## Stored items
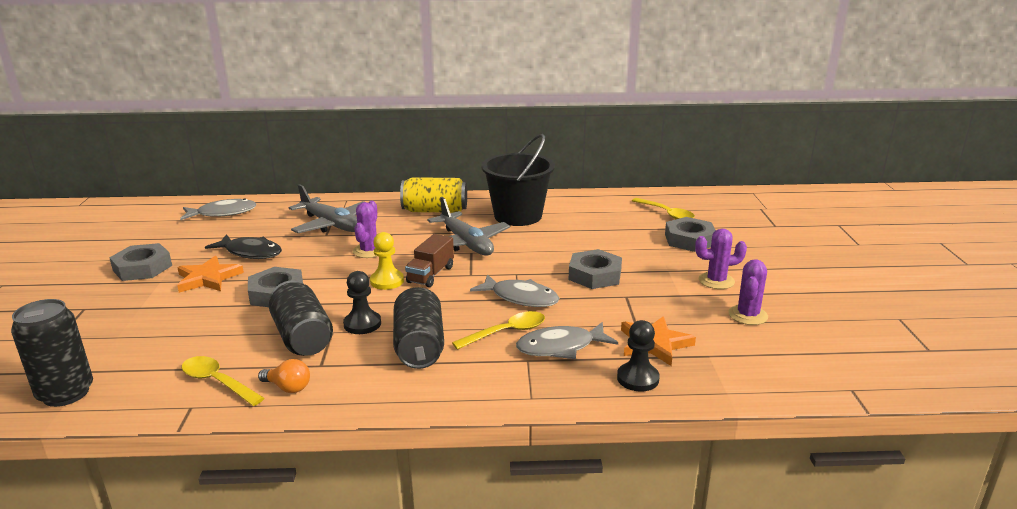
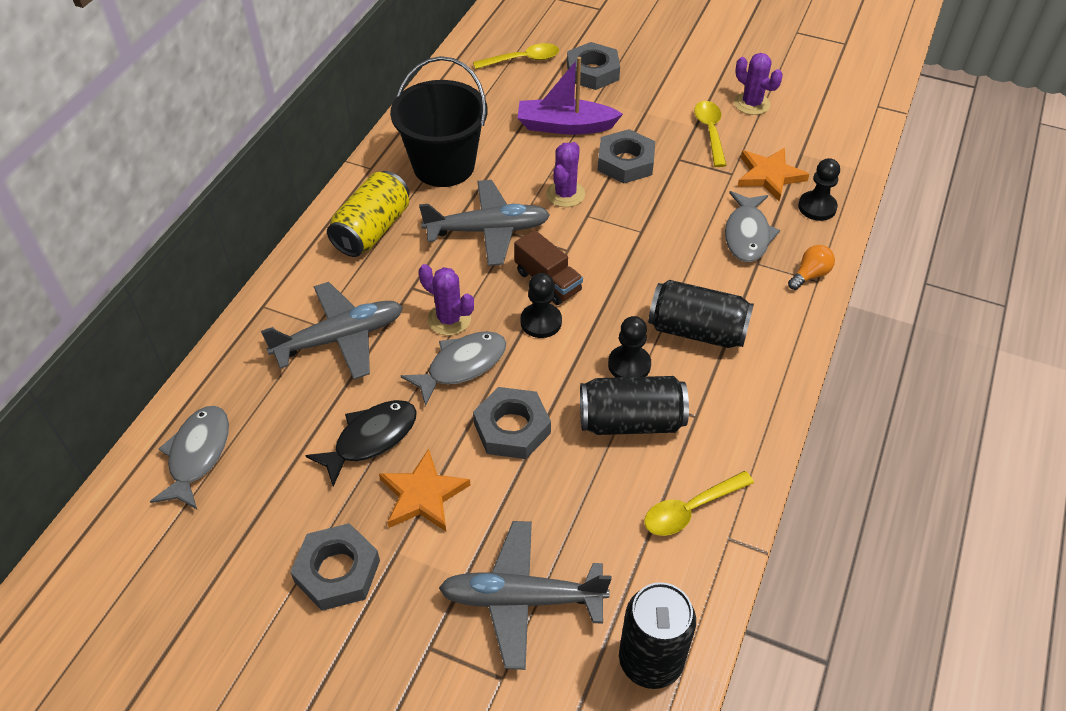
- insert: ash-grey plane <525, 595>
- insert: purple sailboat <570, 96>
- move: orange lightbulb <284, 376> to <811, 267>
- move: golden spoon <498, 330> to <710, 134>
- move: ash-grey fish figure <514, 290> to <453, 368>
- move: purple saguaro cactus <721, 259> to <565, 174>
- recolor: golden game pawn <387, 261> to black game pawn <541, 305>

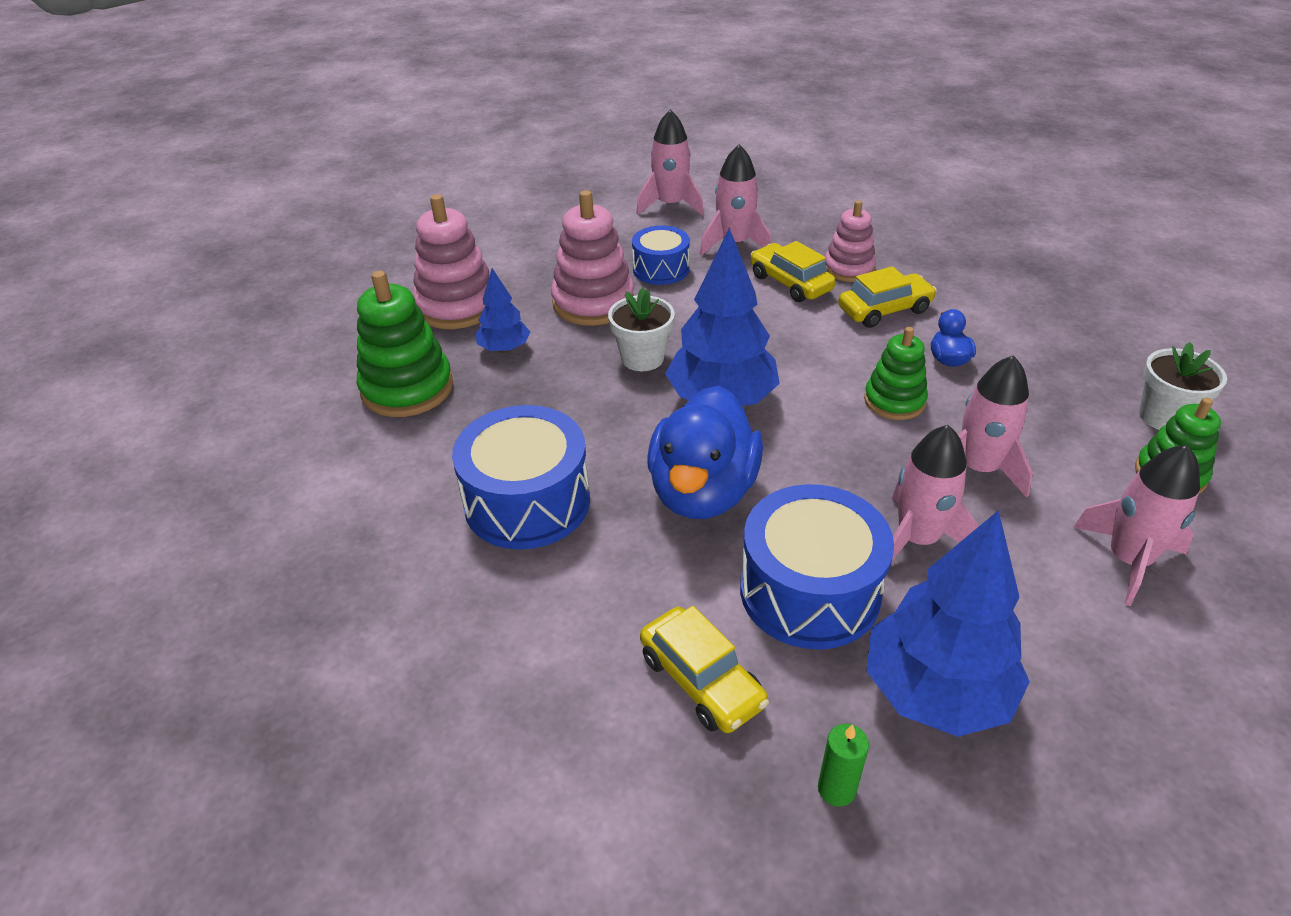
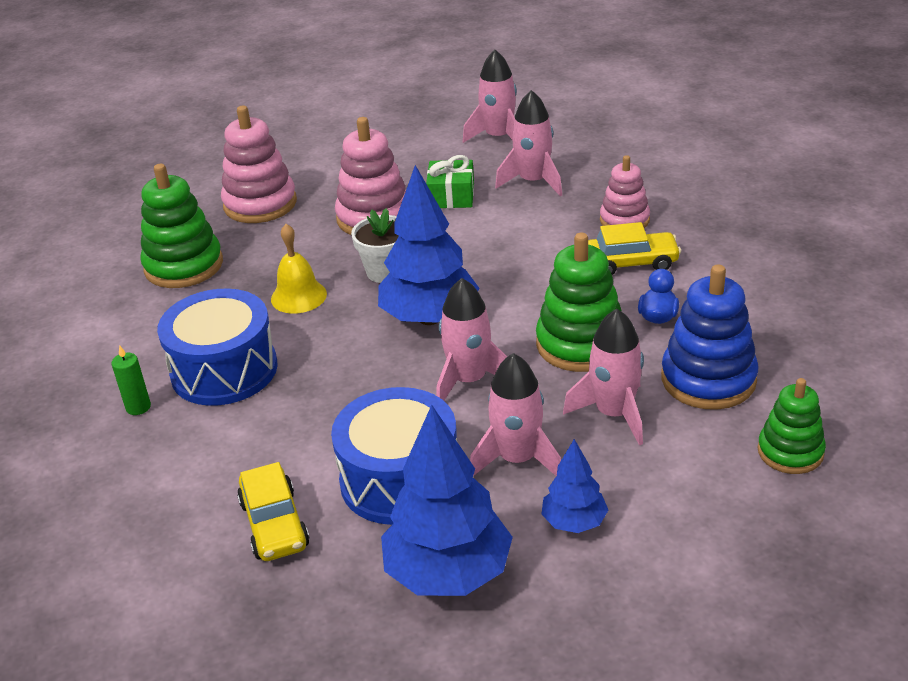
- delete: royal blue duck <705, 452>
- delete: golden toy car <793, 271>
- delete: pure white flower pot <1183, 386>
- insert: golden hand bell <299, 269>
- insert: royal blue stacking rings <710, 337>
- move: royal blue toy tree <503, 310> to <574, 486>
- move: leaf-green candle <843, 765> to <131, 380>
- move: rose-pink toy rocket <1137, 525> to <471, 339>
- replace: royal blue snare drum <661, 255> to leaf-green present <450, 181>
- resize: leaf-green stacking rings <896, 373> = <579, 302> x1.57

## TASK PROMPT
Read through the records above and copy the lines that contain "grey".

## RESPONSE AREA
- insert: ash-grey plane <525, 595>
- move: ash-grey fish figure <514, 290> to <453, 368>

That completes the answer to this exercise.